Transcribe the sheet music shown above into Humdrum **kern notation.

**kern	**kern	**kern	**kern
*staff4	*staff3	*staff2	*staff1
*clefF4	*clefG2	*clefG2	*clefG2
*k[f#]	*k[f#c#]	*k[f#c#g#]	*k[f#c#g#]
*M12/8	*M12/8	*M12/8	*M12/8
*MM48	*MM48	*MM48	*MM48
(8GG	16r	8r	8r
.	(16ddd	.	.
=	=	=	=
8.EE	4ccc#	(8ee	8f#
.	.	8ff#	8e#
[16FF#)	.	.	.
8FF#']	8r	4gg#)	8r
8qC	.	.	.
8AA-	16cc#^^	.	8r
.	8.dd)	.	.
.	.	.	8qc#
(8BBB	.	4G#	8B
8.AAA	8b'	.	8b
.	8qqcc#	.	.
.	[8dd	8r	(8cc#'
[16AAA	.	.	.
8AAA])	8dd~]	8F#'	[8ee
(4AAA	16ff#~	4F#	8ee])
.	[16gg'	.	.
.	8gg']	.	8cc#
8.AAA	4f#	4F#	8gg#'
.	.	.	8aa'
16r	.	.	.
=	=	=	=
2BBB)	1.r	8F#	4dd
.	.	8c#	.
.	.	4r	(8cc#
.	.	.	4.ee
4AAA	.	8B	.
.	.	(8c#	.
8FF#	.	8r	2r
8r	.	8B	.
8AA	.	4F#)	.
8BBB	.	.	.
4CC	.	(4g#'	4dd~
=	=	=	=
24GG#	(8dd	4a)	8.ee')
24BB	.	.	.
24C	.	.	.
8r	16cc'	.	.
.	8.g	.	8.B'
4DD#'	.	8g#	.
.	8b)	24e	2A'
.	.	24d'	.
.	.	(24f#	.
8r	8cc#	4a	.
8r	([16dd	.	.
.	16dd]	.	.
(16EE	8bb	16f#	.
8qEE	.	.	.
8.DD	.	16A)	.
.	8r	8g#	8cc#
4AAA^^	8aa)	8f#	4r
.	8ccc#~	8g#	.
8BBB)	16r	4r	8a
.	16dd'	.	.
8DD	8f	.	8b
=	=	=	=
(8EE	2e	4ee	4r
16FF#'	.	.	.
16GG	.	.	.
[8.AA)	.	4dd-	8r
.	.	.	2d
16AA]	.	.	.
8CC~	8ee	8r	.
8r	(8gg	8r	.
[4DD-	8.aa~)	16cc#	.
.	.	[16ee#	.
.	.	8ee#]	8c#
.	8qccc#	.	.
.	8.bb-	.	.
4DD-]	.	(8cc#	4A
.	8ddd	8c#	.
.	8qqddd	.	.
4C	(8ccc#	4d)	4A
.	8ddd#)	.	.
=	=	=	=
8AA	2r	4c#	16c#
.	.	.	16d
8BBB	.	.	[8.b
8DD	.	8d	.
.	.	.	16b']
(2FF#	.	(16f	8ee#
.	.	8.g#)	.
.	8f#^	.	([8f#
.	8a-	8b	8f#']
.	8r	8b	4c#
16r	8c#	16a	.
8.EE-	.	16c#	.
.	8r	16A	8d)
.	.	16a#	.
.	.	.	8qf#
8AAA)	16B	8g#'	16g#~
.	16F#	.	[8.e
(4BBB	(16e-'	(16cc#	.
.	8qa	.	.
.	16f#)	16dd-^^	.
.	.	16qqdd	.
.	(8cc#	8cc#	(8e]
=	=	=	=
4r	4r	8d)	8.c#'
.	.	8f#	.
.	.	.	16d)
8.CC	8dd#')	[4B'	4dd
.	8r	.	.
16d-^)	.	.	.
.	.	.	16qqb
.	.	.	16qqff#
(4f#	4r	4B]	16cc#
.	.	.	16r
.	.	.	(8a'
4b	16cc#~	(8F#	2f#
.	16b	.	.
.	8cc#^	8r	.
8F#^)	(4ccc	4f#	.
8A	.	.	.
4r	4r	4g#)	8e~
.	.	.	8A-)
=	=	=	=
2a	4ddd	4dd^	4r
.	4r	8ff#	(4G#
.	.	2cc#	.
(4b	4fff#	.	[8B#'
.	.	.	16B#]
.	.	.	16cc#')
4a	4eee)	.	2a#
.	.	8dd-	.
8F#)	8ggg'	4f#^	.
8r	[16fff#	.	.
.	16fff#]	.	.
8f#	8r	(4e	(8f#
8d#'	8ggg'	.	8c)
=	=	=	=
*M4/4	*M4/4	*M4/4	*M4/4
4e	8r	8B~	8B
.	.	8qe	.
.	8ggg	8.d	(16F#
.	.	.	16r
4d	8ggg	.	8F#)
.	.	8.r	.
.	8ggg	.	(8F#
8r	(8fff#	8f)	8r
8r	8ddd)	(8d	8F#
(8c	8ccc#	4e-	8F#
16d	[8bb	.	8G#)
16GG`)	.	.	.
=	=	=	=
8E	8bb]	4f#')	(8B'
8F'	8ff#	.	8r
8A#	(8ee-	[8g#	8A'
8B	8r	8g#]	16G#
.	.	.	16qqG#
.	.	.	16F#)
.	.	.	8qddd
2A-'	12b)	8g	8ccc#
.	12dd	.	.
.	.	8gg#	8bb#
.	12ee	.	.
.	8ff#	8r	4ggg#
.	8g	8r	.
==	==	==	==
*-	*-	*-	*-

· · · · · · ·

Problem requirements:
Which lines of the listing above contain the string "kern"? Copy out each of those lines in full.

Reply to the exercise:
Transcribe the sheet music shown above into Humdrum **kern notation.
**kern	**kern	**kern	**kern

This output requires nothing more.